┌─ MATERIAL SUPPLIED

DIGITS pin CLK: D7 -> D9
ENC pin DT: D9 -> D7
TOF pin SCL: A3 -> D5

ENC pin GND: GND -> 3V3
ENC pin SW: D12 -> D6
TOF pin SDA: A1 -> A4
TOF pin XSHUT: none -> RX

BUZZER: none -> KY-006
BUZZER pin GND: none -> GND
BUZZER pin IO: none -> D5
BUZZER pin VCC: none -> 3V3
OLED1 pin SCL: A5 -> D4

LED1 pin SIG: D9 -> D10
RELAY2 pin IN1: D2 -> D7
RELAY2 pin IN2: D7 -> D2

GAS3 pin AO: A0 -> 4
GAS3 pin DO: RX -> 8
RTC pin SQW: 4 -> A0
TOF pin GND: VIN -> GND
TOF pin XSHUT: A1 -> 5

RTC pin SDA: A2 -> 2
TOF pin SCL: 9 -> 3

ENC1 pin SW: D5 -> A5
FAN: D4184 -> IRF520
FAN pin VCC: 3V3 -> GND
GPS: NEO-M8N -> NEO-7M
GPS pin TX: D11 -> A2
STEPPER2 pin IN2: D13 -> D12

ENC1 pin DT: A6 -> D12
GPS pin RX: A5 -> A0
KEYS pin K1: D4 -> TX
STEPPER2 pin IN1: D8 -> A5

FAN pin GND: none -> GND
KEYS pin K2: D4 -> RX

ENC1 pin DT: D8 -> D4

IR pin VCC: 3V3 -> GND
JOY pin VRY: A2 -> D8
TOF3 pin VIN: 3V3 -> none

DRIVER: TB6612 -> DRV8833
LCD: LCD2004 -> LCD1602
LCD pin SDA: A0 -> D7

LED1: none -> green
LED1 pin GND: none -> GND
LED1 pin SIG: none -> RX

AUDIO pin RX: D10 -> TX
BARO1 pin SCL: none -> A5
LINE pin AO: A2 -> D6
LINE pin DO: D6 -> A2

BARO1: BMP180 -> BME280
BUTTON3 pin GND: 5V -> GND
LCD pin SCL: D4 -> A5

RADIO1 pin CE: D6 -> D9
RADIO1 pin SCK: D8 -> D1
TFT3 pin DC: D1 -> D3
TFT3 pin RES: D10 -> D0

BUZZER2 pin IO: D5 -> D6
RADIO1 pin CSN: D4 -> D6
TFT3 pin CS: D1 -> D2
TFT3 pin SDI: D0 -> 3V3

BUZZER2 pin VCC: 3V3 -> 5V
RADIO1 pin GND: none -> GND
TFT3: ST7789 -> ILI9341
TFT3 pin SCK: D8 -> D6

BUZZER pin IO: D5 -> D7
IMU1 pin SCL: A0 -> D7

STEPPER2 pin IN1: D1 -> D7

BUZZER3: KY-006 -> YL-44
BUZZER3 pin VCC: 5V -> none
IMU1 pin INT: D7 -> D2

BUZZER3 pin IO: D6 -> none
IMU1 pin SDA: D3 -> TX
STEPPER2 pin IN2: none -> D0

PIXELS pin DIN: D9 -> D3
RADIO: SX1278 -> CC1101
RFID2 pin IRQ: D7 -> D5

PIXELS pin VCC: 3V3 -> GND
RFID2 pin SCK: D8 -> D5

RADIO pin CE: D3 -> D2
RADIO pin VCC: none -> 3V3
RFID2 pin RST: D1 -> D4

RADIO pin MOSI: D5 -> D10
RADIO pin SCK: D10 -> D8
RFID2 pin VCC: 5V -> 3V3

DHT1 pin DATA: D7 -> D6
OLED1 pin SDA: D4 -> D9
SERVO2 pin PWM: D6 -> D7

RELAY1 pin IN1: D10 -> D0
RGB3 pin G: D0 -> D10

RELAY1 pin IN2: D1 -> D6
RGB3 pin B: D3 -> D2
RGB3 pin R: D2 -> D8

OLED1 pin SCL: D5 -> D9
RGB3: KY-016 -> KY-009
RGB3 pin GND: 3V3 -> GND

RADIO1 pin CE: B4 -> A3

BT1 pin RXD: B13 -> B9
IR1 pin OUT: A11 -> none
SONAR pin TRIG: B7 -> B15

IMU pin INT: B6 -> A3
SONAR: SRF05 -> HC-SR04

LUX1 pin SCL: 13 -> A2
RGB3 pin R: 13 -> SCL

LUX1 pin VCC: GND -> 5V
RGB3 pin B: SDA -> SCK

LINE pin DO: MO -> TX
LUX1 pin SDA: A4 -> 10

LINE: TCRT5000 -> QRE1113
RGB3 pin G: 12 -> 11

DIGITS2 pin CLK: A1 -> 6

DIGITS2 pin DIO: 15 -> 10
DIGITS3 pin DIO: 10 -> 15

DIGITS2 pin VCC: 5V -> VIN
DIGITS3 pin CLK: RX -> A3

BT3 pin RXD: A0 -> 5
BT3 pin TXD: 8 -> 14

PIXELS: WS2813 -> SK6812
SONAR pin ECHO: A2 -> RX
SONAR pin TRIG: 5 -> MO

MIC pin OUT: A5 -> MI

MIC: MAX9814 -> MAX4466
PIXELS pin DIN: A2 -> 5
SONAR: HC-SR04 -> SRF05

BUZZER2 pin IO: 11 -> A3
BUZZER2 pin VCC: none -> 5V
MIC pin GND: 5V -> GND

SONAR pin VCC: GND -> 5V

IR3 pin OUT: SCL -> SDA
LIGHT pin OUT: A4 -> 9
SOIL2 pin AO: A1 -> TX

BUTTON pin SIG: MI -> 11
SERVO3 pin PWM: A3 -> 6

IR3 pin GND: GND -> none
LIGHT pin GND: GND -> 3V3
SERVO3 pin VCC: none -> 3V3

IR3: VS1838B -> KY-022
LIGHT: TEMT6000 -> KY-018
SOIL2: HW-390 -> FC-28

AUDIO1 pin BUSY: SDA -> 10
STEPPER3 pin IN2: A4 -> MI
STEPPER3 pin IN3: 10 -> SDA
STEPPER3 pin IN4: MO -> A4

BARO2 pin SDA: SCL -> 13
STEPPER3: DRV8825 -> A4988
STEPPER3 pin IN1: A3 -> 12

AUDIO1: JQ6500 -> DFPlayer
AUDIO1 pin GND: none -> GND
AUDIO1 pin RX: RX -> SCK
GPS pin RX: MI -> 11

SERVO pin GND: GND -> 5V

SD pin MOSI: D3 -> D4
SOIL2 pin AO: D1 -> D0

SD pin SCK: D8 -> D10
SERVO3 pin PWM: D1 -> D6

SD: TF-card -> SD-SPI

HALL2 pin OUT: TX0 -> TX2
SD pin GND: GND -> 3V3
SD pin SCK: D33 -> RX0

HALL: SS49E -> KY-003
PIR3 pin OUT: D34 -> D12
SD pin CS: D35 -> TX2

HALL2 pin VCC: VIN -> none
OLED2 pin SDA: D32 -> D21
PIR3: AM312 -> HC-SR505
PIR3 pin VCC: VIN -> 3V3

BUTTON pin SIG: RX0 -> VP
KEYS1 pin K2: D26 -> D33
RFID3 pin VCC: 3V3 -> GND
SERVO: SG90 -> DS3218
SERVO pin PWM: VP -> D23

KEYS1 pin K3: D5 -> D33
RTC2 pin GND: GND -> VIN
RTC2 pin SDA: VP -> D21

└─

• WORK ORDER:
Each of the entries above needs to be given again exactly.

• TASK RESULT:
DIGITS pin CLK: D7 -> D9
ENC pin DT: D9 -> D7
TOF pin SCL: A3 -> D5

ENC pin GND: GND -> 3V3
ENC pin SW: D12 -> D6
TOF pin SDA: A1 -> A4
TOF pin XSHUT: none -> RX

BUZZER: none -> KY-006
BUZZER pin GND: none -> GND
BUZZER pin IO: none -> D5
BUZZER pin VCC: none -> 3V3
OLED1 pin SCL: A5 -> D4

LED1 pin SIG: D9 -> D10
RELAY2 pin IN1: D2 -> D7
RELAY2 pin IN2: D7 -> D2

GAS3 pin AO: A0 -> 4
GAS3 pin DO: RX -> 8
RTC pin SQW: 4 -> A0
TOF pin GND: VIN -> GND
TOF pin XSHUT: A1 -> 5

RTC pin SDA: A2 -> 2
TOF pin SCL: 9 -> 3

ENC1 pin SW: D5 -> A5
FAN: D4184 -> IRF520
FAN pin VCC: 3V3 -> GND
GPS: NEO-M8N -> NEO-7M
GPS pin TX: D11 -> A2
STEPPER2 pin IN2: D13 -> D12

ENC1 pin DT: A6 -> D12
GPS pin RX: A5 -> A0
KEYS pin K1: D4 -> TX
STEPPER2 pin IN1: D8 -> A5

FAN pin GND: none -> GND
KEYS pin K2: D4 -> RX

ENC1 pin DT: D8 -> D4

IR pin VCC: 3V3 -> GND
JOY pin VRY: A2 -> D8
TOF3 pin VIN: 3V3 -> none

DRIVER: TB6612 -> DRV8833
LCD: LCD2004 -> LCD1602
LCD pin SDA: A0 -> D7

LED1: none -> green
LED1 pin GND: none -> GND
LED1 pin SIG: none -> RX

AUDIO pin RX: D10 -> TX
BARO1 pin SCL: none -> A5
LINE pin AO: A2 -> D6
LINE pin DO: D6 -> A2

BARO1: BMP180 -> BME280
BUTTON3 pin GND: 5V -> GND
LCD pin SCL: D4 -> A5

RADIO1 pin CE: D6 -> D9
RADIO1 pin SCK: D8 -> D1
TFT3 pin DC: D1 -> D3
TFT3 pin RES: D10 -> D0

BUZZER2 pin IO: D5 -> D6
RADIO1 pin CSN: D4 -> D6
TFT3 pin CS: D1 -> D2
TFT3 pin SDI: D0 -> 3V3

BUZZER2 pin VCC: 3V3 -> 5V
RADIO1 pin GND: none -> GND
TFT3: ST7789 -> ILI9341
TFT3 pin SCK: D8 -> D6

BUZZER pin IO: D5 -> D7
IMU1 pin SCL: A0 -> D7

STEPPER2 pin IN1: D1 -> D7

BUZZER3: KY-006 -> YL-44
BUZZER3 pin VCC: 5V -> none
IMU1 pin INT: D7 -> D2

BUZZER3 pin IO: D6 -> none
IMU1 pin SDA: D3 -> TX
STEPPER2 pin IN2: none -> D0

PIXELS pin DIN: D9 -> D3
RADIO: SX1278 -> CC1101
RFID2 pin IRQ: D7 -> D5

PIXELS pin VCC: 3V3 -> GND
RFID2 pin SCK: D8 -> D5

RADIO pin CE: D3 -> D2
RADIO pin VCC: none -> 3V3
RFID2 pin RST: D1 -> D4

RADIO pin MOSI: D5 -> D10
RADIO pin SCK: D10 -> D8
RFID2 pin VCC: 5V -> 3V3

DHT1 pin DATA: D7 -> D6
OLED1 pin SDA: D4 -> D9
SERVO2 pin PWM: D6 -> D7

RELAY1 pin IN1: D10 -> D0
RGB3 pin G: D0 -> D10

RELAY1 pin IN2: D1 -> D6
RGB3 pin B: D3 -> D2
RGB3 pin R: D2 -> D8

OLED1 pin SCL: D5 -> D9
RGB3: KY-016 -> KY-009
RGB3 pin GND: 3V3 -> GND

RADIO1 pin CE: B4 -> A3

BT1 pin RXD: B13 -> B9
IR1 pin OUT: A11 -> none
SONAR pin TRIG: B7 -> B15

IMU pin INT: B6 -> A3
SONAR: SRF05 -> HC-SR04

LUX1 pin SCL: 13 -> A2
RGB3 pin R: 13 -> SCL

LUX1 pin VCC: GND -> 5V
RGB3 pin B: SDA -> SCK

LINE pin DO: MO -> TX
LUX1 pin SDA: A4 -> 10

LINE: TCRT5000 -> QRE1113
RGB3 pin G: 12 -> 11

DIGITS2 pin CLK: A1 -> 6

DIGITS2 pin DIO: 15 -> 10
DIGITS3 pin DIO: 10 -> 15

DIGITS2 pin VCC: 5V -> VIN
DIGITS3 pin CLK: RX -> A3

BT3 pin RXD: A0 -> 5
BT3 pin TXD: 8 -> 14

PIXELS: WS2813 -> SK6812
SONAR pin ECHO: A2 -> RX
SONAR pin TRIG: 5 -> MO

MIC pin OUT: A5 -> MI

MIC: MAX9814 -> MAX4466
PIXELS pin DIN: A2 -> 5
SONAR: HC-SR04 -> SRF05

BUZZER2 pin IO: 11 -> A3
BUZZER2 pin VCC: none -> 5V
MIC pin GND: 5V -> GND

SONAR pin VCC: GND -> 5V

IR3 pin OUT: SCL -> SDA
LIGHT pin OUT: A4 -> 9
SOIL2 pin AO: A1 -> TX

BUTTON pin SIG: MI -> 11
SERVO3 pin PWM: A3 -> 6

IR3 pin GND: GND -> none
LIGHT pin GND: GND -> 3V3
SERVO3 pin VCC: none -> 3V3

IR3: VS1838B -> KY-022
LIGHT: TEMT6000 -> KY-018
SOIL2: HW-390 -> FC-28

AUDIO1 pin BUSY: SDA -> 10
STEPPER3 pin IN2: A4 -> MI
STEPPER3 pin IN3: 10 -> SDA
STEPPER3 pin IN4: MO -> A4

BARO2 pin SDA: SCL -> 13
STEPPER3: DRV8825 -> A4988
STEPPER3 pin IN1: A3 -> 12

AUDIO1: JQ6500 -> DFPlayer
AUDIO1 pin GND: none -> GND
AUDIO1 pin RX: RX -> SCK
GPS pin RX: MI -> 11

SERVO pin GND: GND -> 5V

SD pin MOSI: D3 -> D4
SOIL2 pin AO: D1 -> D0

SD pin SCK: D8 -> D10
SERVO3 pin PWM: D1 -> D6

SD: TF-card -> SD-SPI

HALL2 pin OUT: TX0 -> TX2
SD pin GND: GND -> 3V3
SD pin SCK: D33 -> RX0

HALL: SS49E -> KY-003
PIR3 pin OUT: D34 -> D12
SD pin CS: D35 -> TX2

HALL2 pin VCC: VIN -> none
OLED2 pin SDA: D32 -> D21
PIR3: AM312 -> HC-SR505
PIR3 pin VCC: VIN -> 3V3

BUTTON pin SIG: RX0 -> VP
KEYS1 pin K2: D26 -> D33
RFID3 pin VCC: 3V3 -> GND
SERVO: SG90 -> DS3218
SERVO pin PWM: VP -> D23

KEYS1 pin K3: D5 -> D33
RTC2 pin GND: GND -> VIN
RTC2 pin SDA: VP -> D21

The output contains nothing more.